● **Supplied material**:
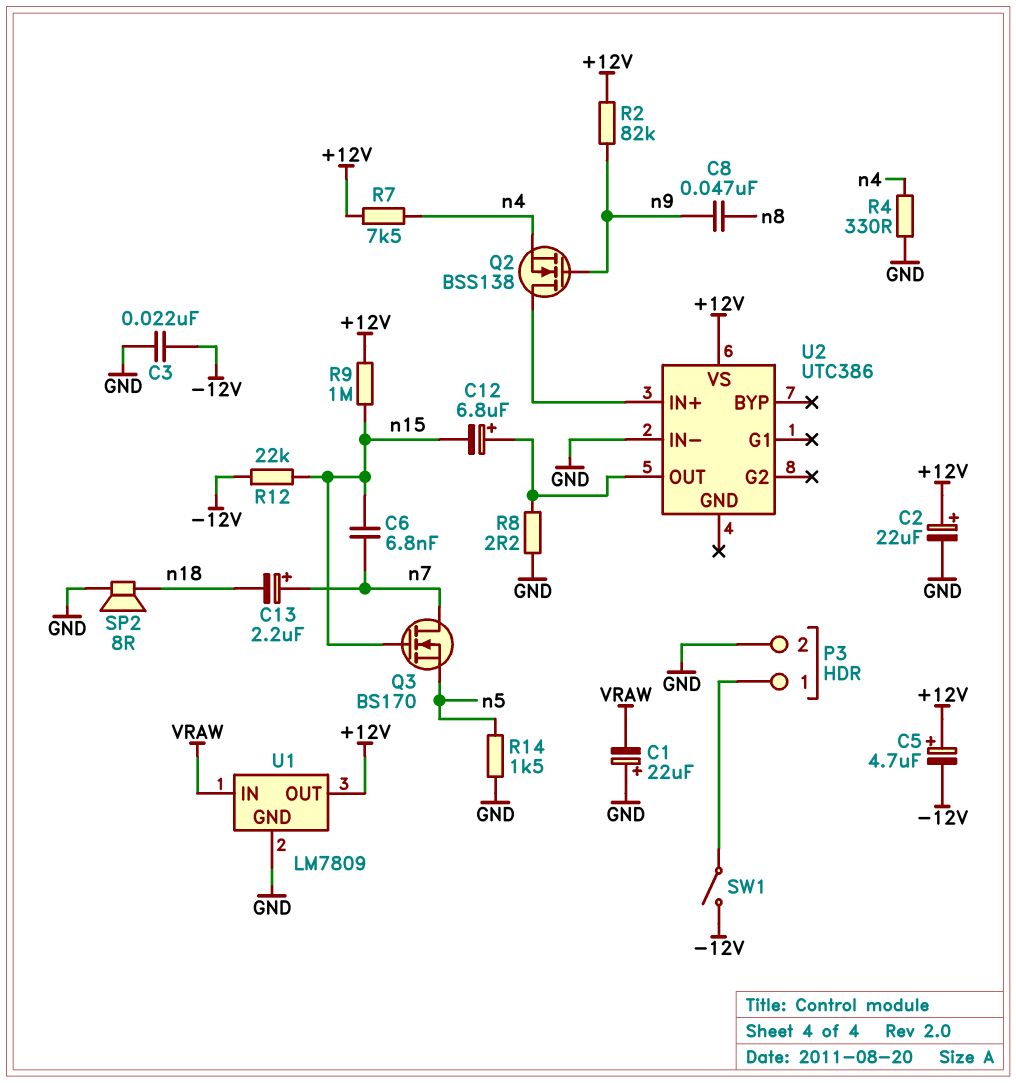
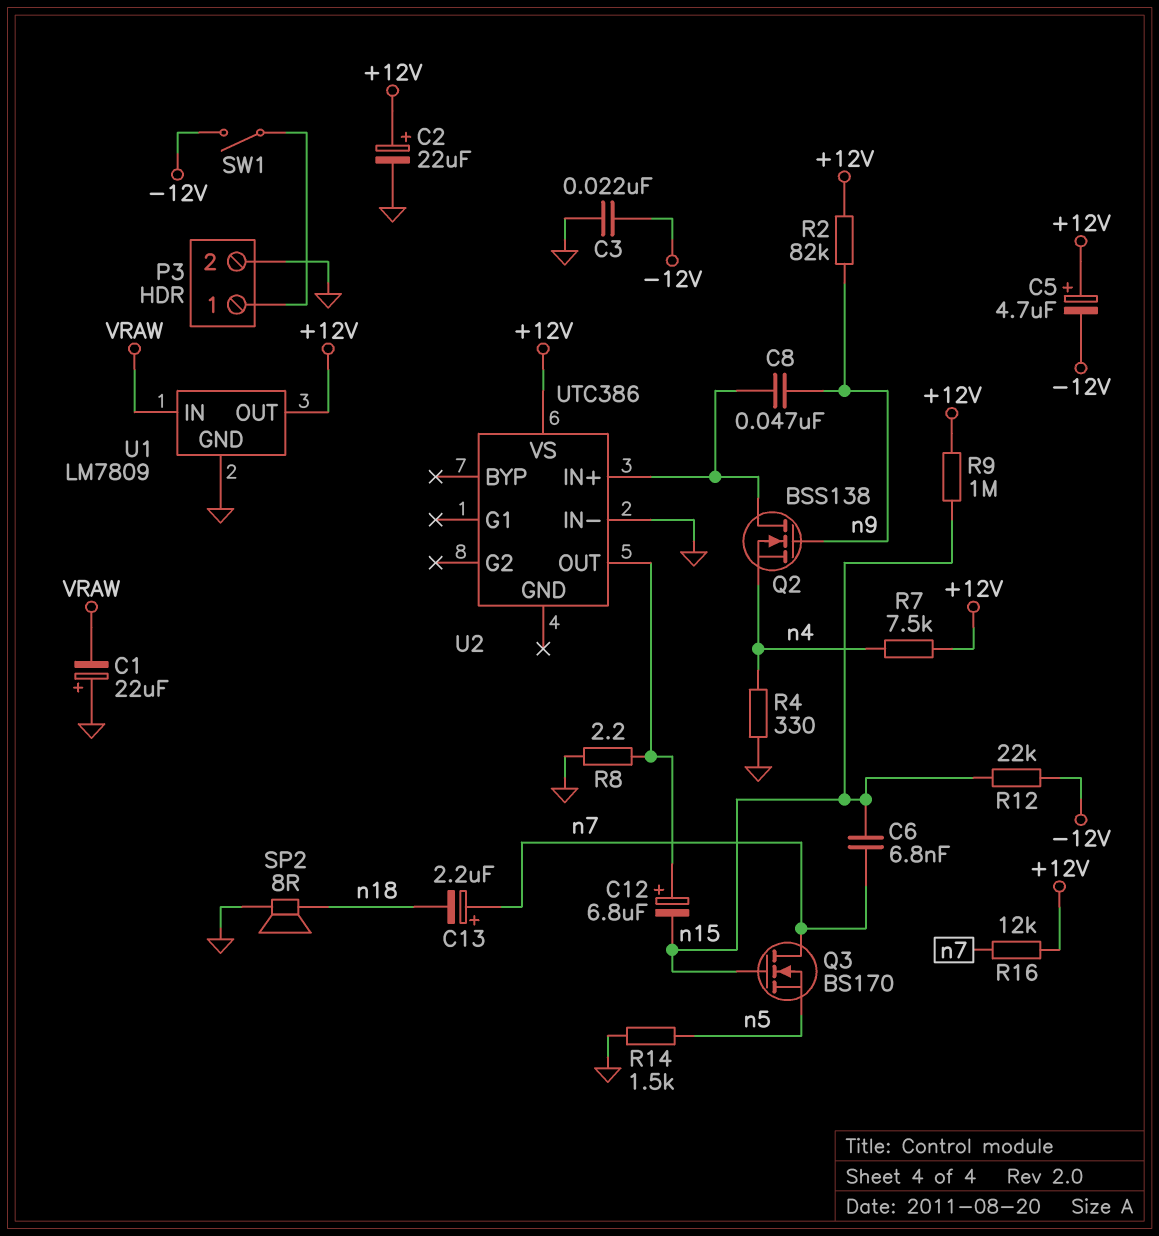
C8: 47nF (n8, n9) -> 47nF (U2/IN+, n9)
R16: none -> 12k (+12V, n7)

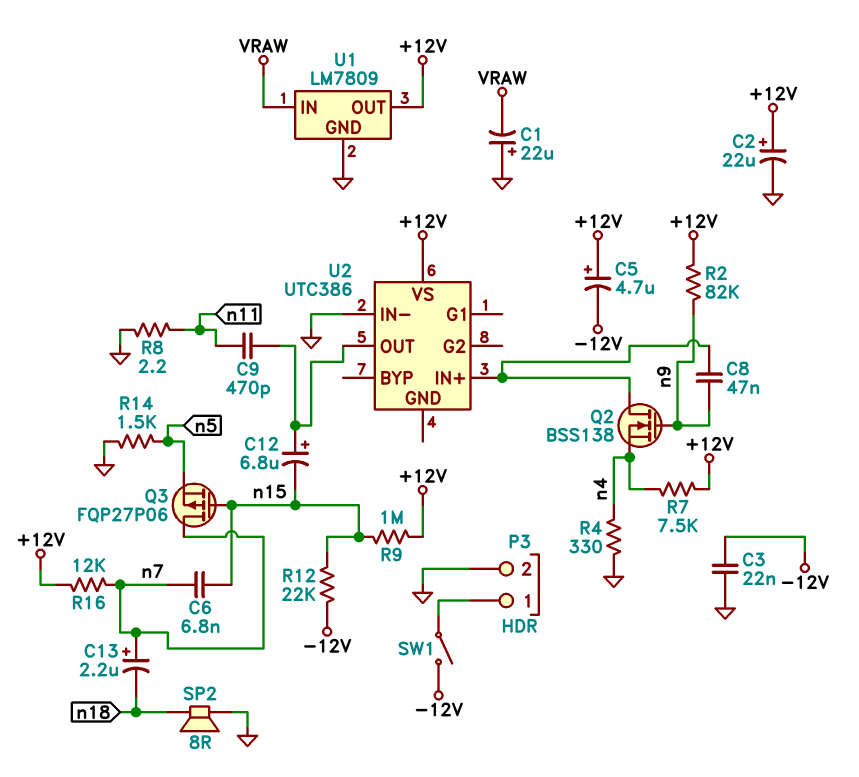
C9: none -> 470pF (U2/OUT, n11)
Q3: NMOS BS170 (G n15, D n7, S n5) -> PMOS FQP27P06 (G n15, D n7, S n5)
R8: 2.2 (GND, U2/OUT) -> 2.2 (GND, n11)

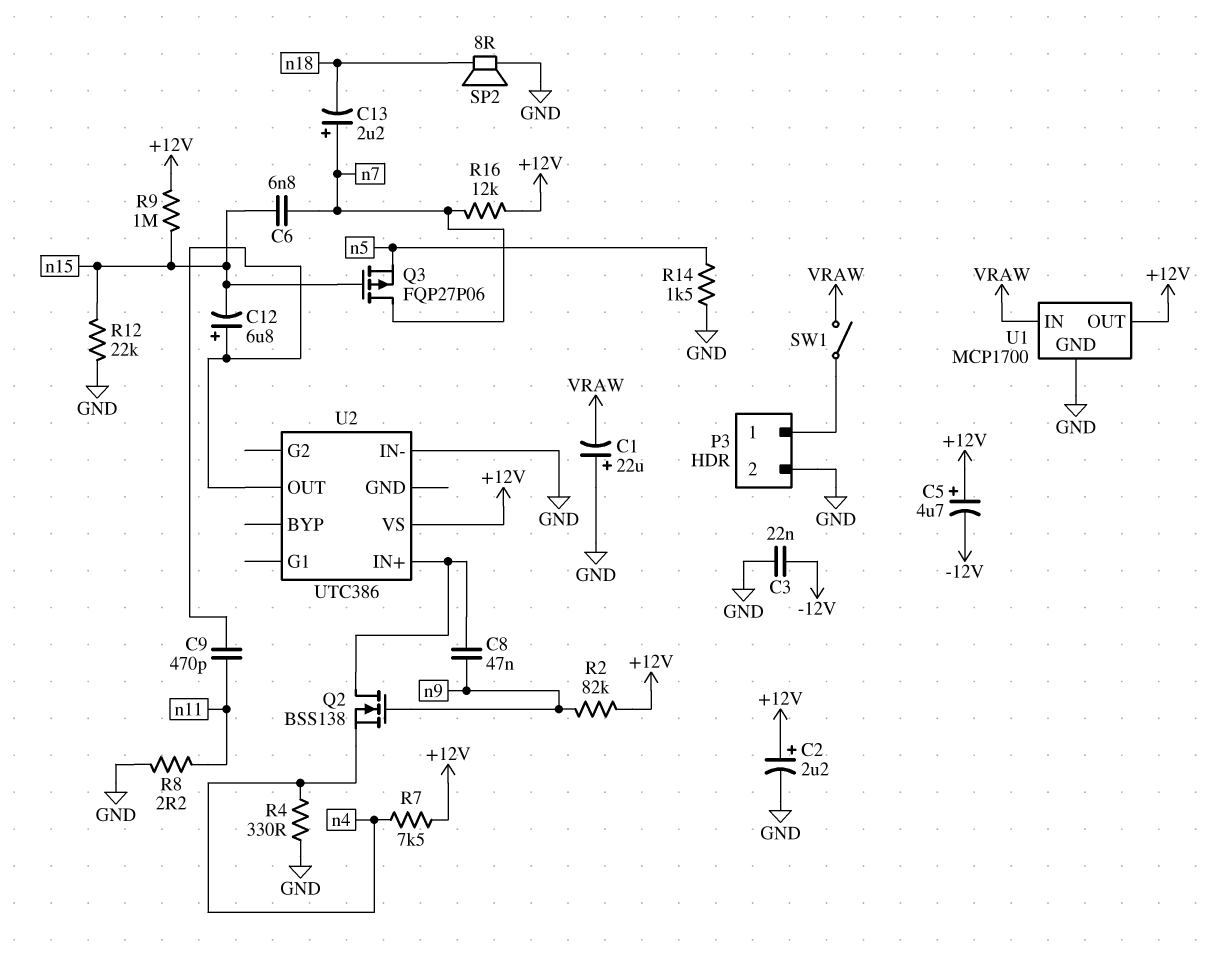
C2: 22uF (plus +12V, minus GND) -> 2.2uF (plus +12V, minus GND)
R12: 22k (-12V, n15) -> 22k (GND, n15)
SW1: switch (-12V, P3/1) -> switch (P3/1, VRAW)
U1: LM7809 -> MCP1700

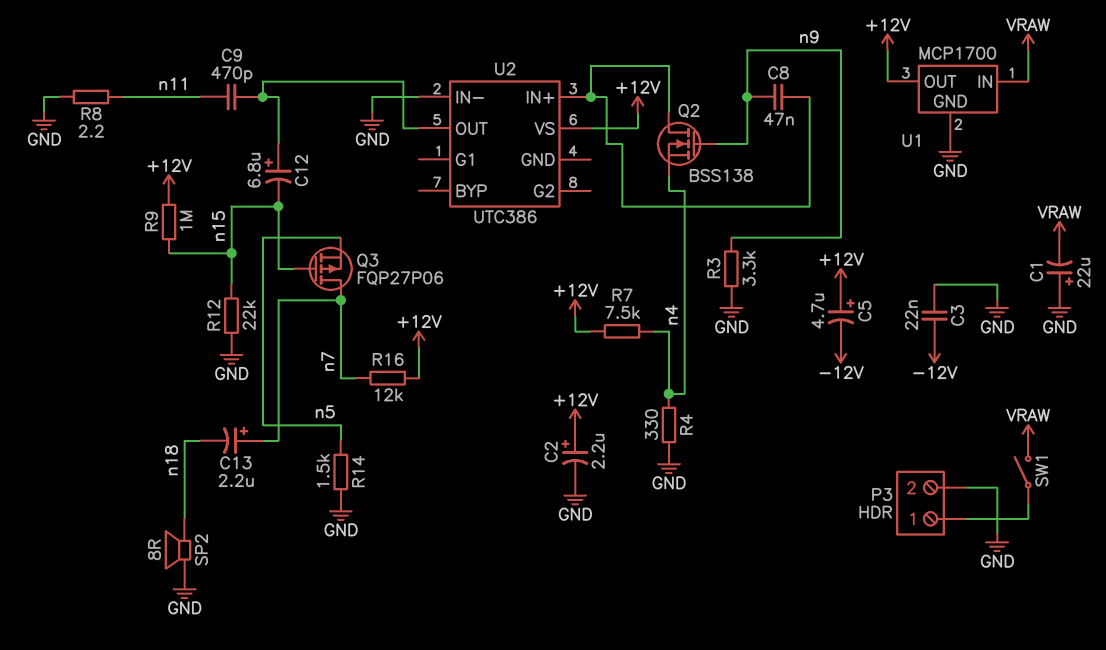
C6: 6.8nF (n7, n15) -> none
R2: 82k (+12V, n9) -> none
R3: none -> 3.3k (GND, n9)

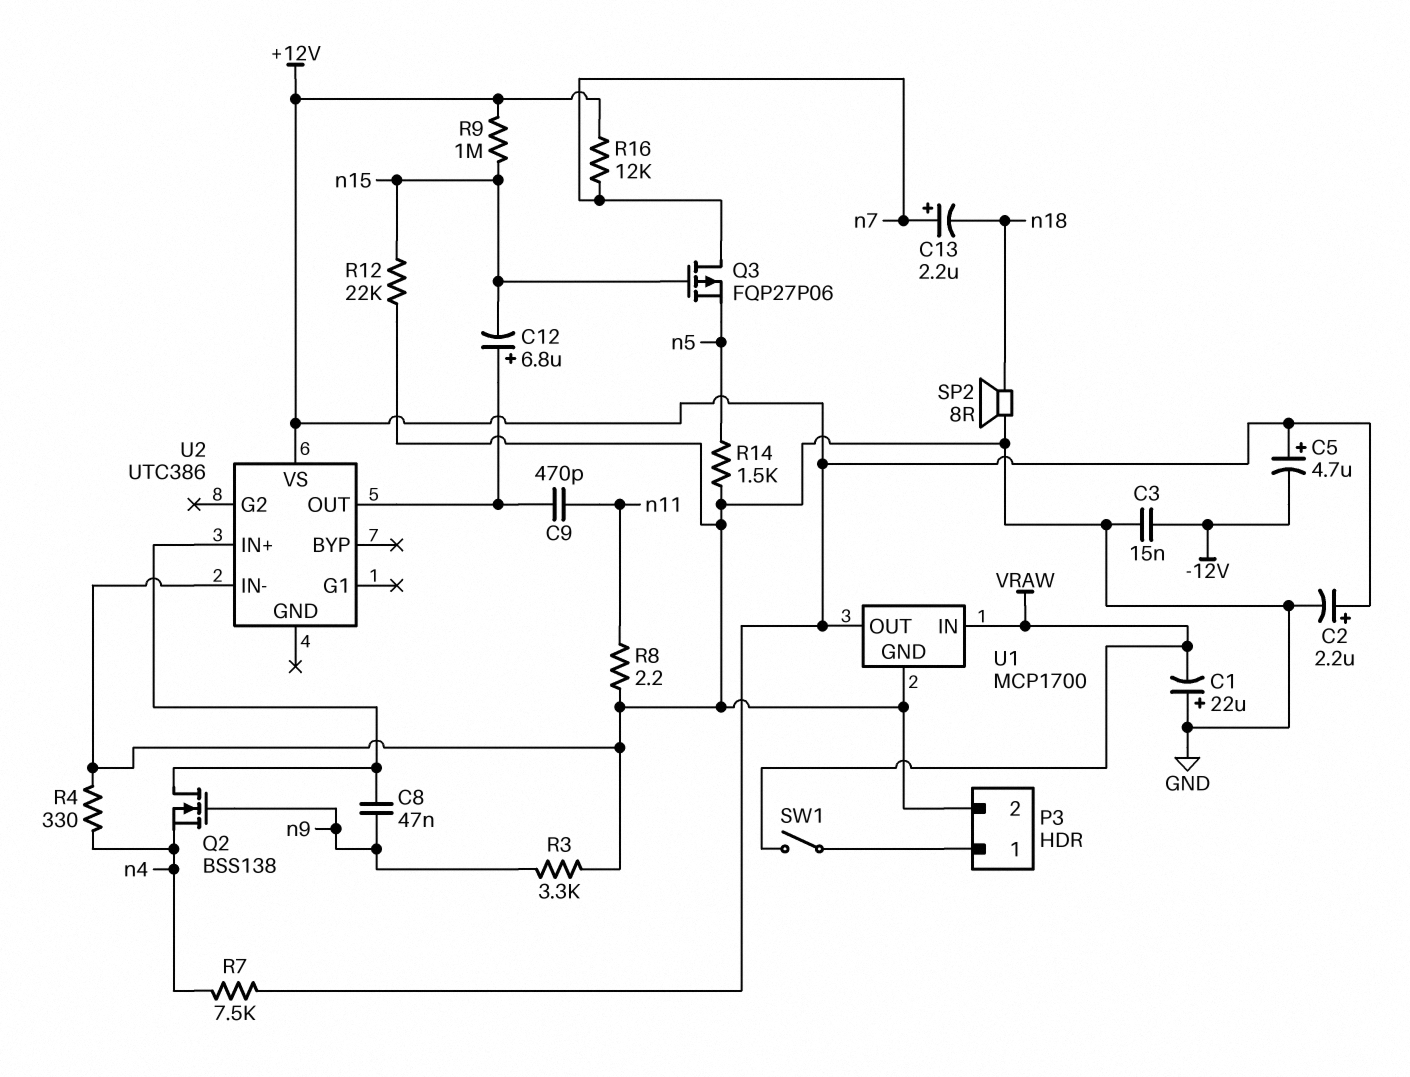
C3: 22nF (-12V, GND) -> 15nF (-12V, GND)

● **Work instruction**:
Where the line holding "C2: 22uF (plus" appears, start copying, and continue exactly through the last line of the listing, both ends included, skipping the pictures.

● **Task output**:
C2: 22uF (plus +12V, minus GND) -> 2.2uF (plus +12V, minus GND)
R12: 22k (-12V, n15) -> 22k (GND, n15)
SW1: switch (-12V, P3/1) -> switch (P3/1, VRAW)
U1: LM7809 -> MCP1700

C6: 6.8nF (n7, n15) -> none
R2: 82k (+12V, n9) -> none
R3: none -> 3.3k (GND, n9)

C3: 22nF (-12V, GND) -> 15nF (-12V, GND)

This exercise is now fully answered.